◆ TASK DIRECTIONS
Reproduce word for word the lines between those holding "orange mug: 5 -> 7" and "turquoise lamp: 11 -> 10", inclusive, and nothing else from the data below.

########################################

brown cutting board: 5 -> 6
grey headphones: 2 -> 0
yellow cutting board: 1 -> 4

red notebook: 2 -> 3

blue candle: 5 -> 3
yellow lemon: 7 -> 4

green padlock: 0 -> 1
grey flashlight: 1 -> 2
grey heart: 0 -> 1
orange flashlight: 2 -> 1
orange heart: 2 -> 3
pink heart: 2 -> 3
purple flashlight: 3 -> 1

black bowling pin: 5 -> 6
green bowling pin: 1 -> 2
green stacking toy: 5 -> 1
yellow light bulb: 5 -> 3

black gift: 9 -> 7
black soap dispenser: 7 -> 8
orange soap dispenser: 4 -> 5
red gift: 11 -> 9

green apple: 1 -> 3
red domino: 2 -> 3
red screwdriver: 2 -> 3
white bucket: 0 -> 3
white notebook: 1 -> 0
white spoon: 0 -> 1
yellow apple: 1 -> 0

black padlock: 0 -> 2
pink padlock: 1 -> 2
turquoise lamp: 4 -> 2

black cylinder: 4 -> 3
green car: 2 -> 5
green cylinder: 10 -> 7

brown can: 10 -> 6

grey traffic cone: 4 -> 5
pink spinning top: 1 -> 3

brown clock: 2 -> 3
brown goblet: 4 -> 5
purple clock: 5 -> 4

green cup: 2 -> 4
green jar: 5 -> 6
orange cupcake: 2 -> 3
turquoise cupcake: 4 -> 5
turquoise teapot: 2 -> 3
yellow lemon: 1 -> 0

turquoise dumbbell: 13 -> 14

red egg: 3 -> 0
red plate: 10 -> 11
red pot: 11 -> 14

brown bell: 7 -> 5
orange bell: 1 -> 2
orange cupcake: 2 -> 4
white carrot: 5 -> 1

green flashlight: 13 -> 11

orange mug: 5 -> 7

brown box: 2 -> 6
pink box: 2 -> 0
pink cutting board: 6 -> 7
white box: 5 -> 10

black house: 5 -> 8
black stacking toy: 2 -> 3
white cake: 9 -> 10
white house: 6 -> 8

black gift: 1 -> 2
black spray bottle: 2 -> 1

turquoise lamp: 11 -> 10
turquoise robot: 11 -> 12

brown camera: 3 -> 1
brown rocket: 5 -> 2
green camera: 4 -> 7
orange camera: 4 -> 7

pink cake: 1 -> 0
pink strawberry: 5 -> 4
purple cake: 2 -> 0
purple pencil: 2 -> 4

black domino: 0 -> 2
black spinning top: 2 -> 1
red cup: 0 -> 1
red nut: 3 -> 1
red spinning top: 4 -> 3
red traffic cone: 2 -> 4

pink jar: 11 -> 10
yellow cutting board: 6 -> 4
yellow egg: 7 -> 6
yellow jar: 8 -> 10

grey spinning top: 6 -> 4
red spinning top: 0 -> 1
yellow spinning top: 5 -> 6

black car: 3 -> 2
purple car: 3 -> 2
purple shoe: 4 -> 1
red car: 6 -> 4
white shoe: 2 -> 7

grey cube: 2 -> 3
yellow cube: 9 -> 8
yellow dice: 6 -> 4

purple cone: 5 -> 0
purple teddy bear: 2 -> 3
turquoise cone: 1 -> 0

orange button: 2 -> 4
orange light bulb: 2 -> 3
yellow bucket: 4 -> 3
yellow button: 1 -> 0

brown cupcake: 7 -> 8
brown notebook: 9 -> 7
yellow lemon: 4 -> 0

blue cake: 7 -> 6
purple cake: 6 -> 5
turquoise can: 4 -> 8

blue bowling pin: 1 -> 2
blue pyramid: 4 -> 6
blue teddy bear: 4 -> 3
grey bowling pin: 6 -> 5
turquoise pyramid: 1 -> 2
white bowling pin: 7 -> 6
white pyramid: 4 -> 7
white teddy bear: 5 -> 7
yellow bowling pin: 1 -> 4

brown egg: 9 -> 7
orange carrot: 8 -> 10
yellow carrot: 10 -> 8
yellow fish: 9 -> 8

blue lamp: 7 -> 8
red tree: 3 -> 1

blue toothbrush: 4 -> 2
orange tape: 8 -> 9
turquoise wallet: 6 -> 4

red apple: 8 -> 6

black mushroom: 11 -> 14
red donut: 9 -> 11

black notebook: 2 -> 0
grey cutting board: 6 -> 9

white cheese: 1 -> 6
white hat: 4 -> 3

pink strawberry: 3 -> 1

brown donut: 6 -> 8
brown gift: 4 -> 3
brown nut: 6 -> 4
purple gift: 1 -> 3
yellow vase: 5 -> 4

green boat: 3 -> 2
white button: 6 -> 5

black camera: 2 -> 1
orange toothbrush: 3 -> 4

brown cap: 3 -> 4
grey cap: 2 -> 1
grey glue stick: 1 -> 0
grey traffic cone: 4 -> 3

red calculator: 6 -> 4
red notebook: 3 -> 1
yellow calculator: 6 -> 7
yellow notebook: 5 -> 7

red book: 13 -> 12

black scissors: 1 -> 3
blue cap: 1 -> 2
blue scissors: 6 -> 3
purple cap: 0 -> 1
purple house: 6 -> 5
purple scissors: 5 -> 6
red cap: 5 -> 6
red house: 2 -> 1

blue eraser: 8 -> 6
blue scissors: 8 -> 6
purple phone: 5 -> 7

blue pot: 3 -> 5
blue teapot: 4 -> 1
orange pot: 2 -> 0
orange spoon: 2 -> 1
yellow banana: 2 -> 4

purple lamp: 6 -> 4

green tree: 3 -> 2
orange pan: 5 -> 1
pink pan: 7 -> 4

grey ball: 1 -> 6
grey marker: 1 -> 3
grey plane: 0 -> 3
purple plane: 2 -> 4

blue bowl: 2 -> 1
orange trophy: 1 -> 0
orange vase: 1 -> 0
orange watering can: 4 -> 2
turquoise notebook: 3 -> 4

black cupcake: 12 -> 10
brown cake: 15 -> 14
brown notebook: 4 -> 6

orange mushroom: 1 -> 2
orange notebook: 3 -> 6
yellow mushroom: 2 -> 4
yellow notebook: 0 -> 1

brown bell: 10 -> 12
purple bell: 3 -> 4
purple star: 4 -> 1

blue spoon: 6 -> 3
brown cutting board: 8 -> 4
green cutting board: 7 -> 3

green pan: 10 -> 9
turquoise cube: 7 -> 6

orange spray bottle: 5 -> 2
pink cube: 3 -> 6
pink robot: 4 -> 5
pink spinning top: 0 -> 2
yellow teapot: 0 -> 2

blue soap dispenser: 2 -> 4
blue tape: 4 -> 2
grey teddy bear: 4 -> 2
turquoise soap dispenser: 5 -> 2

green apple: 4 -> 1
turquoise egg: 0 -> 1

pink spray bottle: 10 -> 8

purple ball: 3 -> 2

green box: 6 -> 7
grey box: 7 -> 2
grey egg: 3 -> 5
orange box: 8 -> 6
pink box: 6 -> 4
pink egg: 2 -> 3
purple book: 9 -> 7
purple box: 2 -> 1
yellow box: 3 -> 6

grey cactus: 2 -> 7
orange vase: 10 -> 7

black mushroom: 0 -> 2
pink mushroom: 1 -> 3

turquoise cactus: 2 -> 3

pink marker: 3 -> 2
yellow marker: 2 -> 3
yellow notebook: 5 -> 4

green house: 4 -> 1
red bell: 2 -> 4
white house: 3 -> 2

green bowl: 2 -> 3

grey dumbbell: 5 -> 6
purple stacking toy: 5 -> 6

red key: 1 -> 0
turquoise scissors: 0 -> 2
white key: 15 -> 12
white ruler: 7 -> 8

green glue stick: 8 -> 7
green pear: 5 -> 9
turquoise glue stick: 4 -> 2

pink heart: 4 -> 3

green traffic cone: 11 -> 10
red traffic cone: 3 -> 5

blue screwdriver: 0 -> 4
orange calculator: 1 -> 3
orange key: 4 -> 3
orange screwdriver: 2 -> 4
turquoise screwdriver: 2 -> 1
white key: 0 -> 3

########################################

◆ TASK SOLUTION
orange mug: 5 -> 7

brown box: 2 -> 6
pink box: 2 -> 0
pink cutting board: 6 -> 7
white box: 5 -> 10

black house: 5 -> 8
black stacking toy: 2 -> 3
white cake: 9 -> 10
white house: 6 -> 8

black gift: 1 -> 2
black spray bottle: 2 -> 1

turquoise lamp: 11 -> 10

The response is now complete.